BEGIN

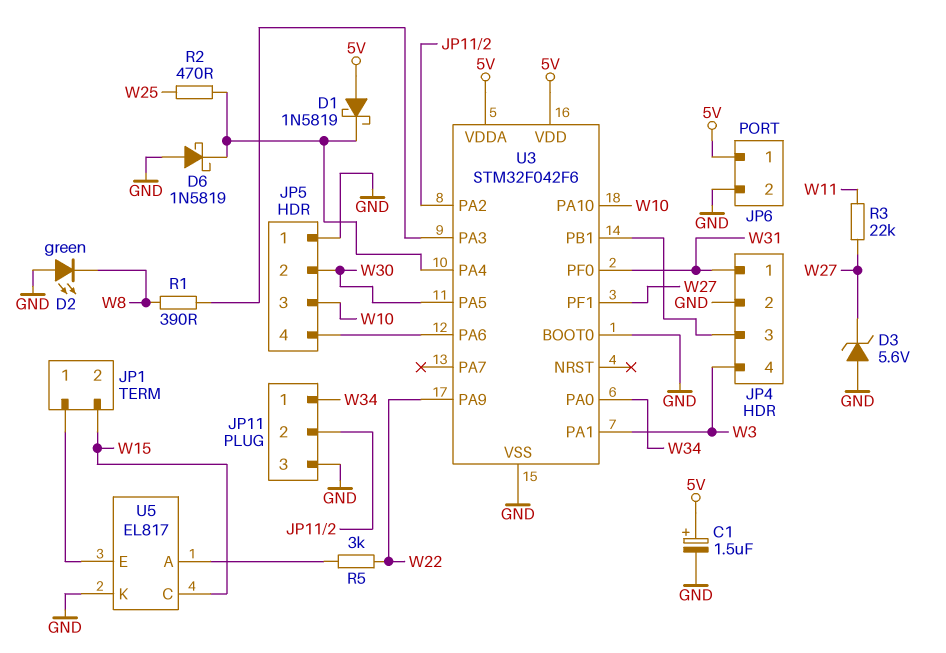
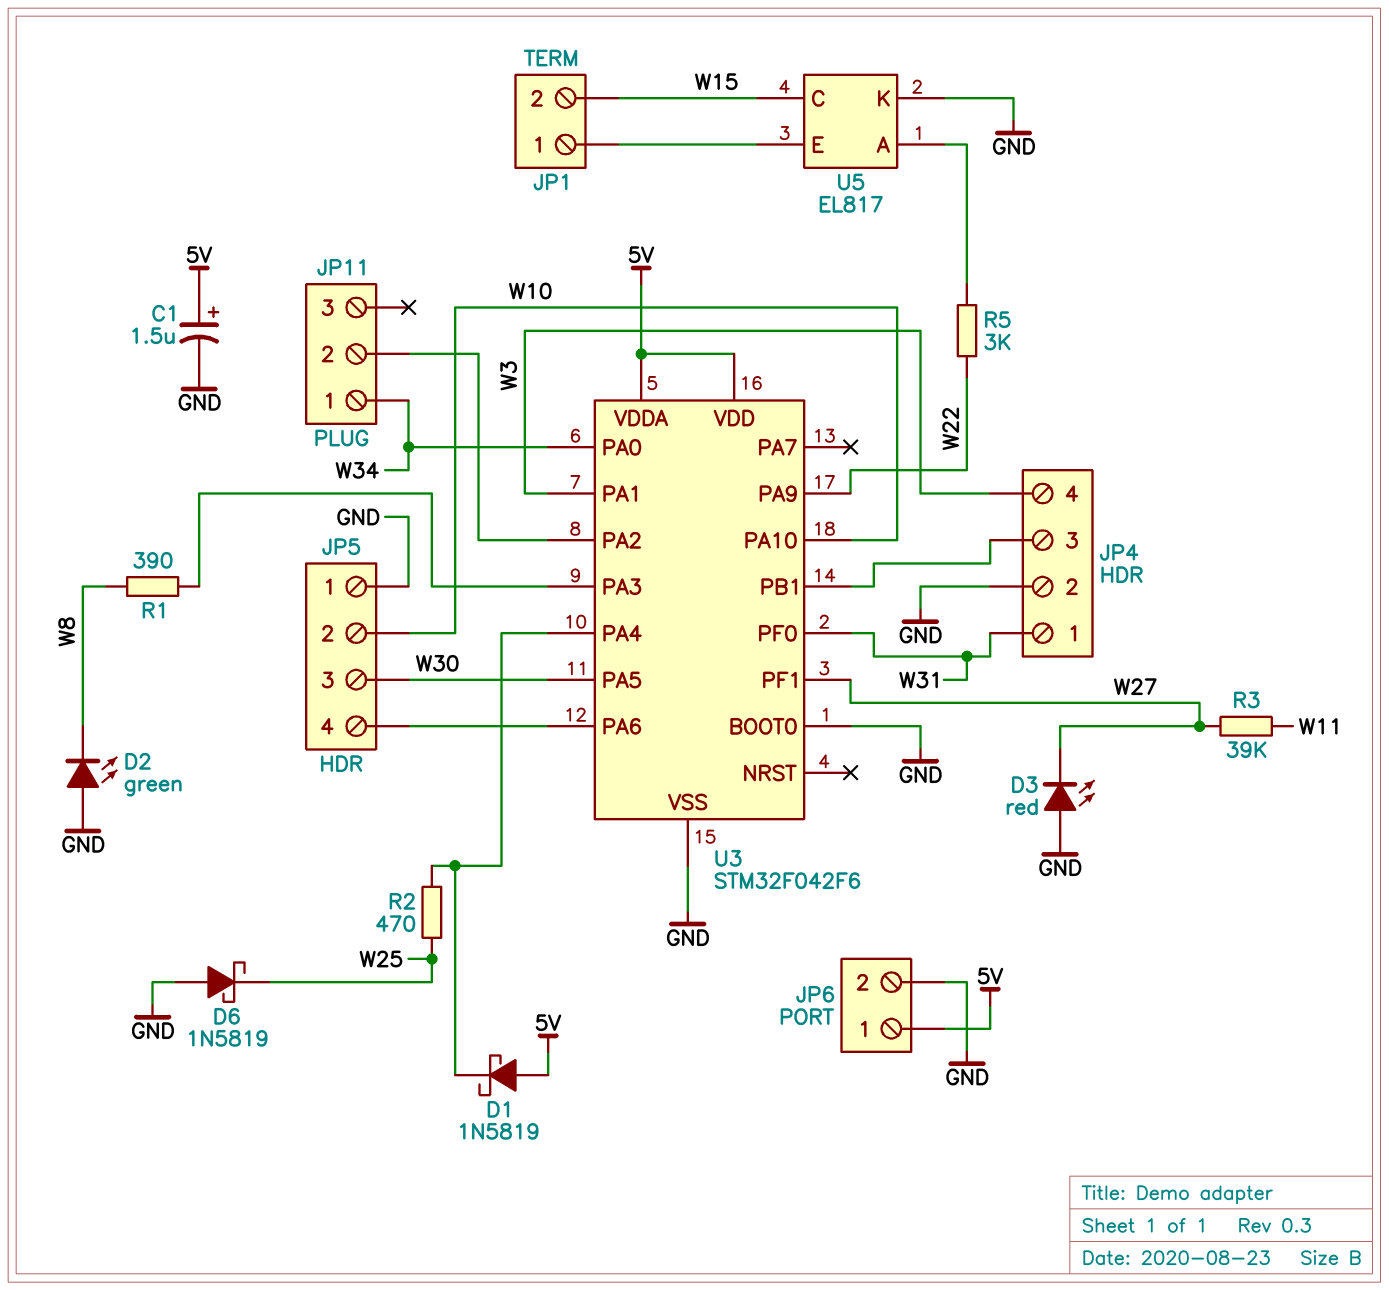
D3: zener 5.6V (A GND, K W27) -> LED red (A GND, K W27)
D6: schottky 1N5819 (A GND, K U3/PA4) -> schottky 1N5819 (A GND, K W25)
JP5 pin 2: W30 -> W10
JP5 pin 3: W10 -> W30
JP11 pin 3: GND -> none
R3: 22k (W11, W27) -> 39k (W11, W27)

END
BEGIN

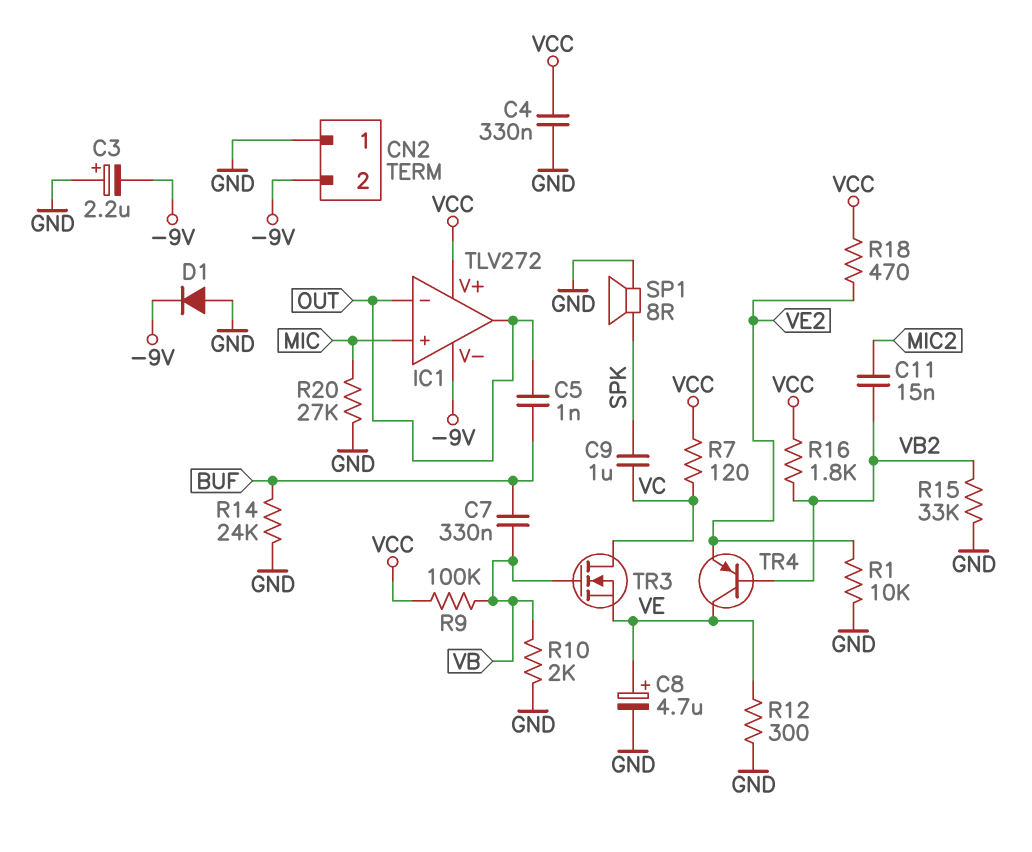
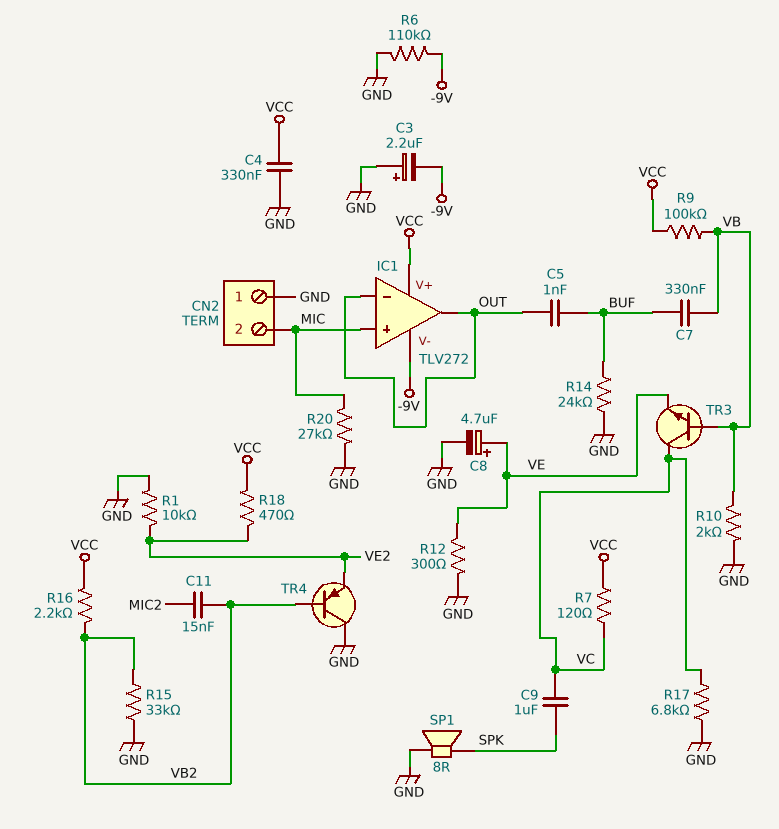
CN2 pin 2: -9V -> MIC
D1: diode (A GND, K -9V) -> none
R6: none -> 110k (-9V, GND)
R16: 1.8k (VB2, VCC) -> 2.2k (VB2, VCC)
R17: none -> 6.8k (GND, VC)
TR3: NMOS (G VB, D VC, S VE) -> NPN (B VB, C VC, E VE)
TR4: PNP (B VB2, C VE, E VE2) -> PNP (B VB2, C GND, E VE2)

END
BEGIN

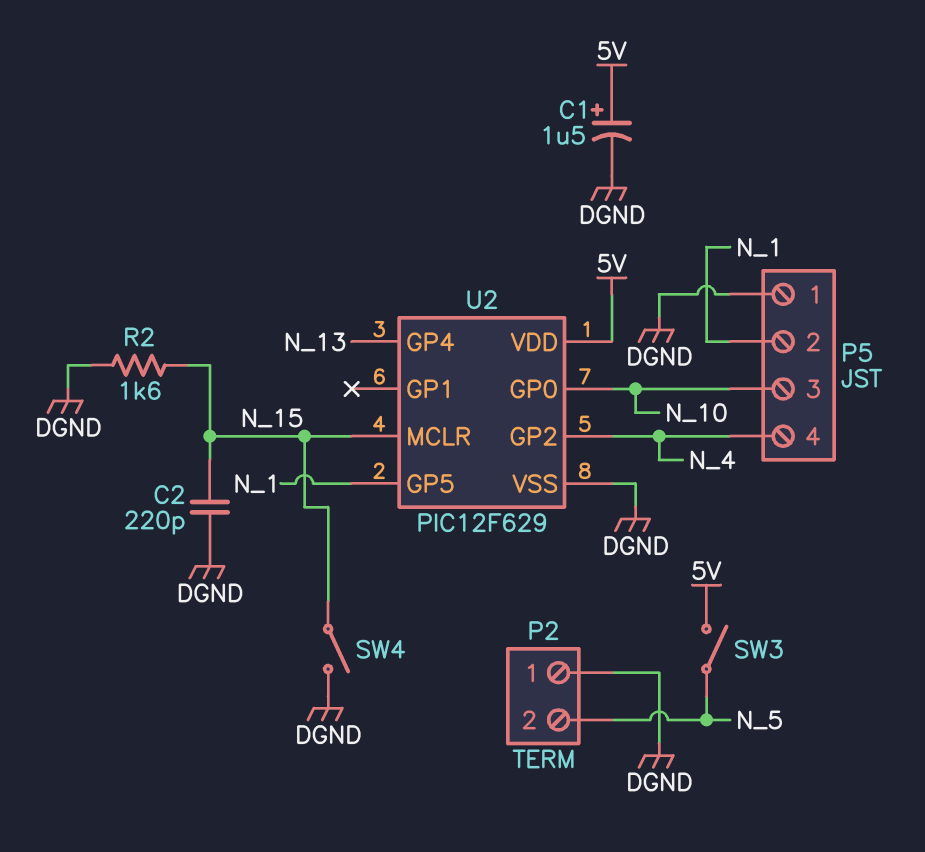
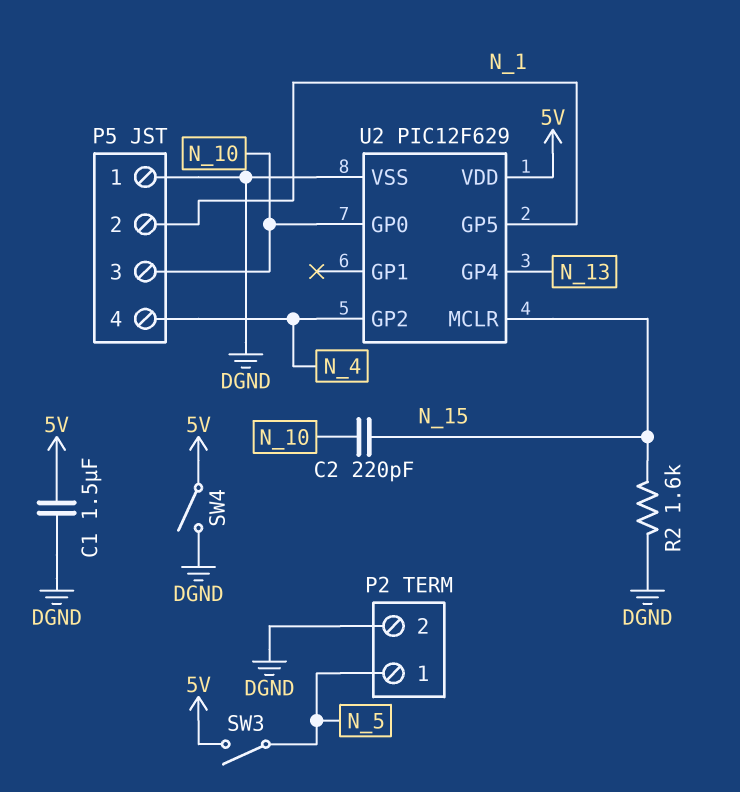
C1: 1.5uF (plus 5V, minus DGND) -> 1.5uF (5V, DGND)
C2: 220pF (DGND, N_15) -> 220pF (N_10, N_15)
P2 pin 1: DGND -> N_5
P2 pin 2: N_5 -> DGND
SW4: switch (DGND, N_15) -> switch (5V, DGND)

END

> _WHAT IS EXPECTED_: Would you retype the lines above from the one with "D6: schottky 1N5819" down to the one with "R3: 22k (W11, W27) -> 39k (W11, W27)", word for word, both ends included and no other lines?

> _OUTPUT FOR THIS EXERCISE_:
D6: schottky 1N5819 (A GND, K U3/PA4) -> schottky 1N5819 (A GND, K W25)
JP5 pin 2: W30 -> W10
JP5 pin 3: W10 -> W30
JP11 pin 3: GND -> none
R3: 22k (W11, W27) -> 39k (W11, W27)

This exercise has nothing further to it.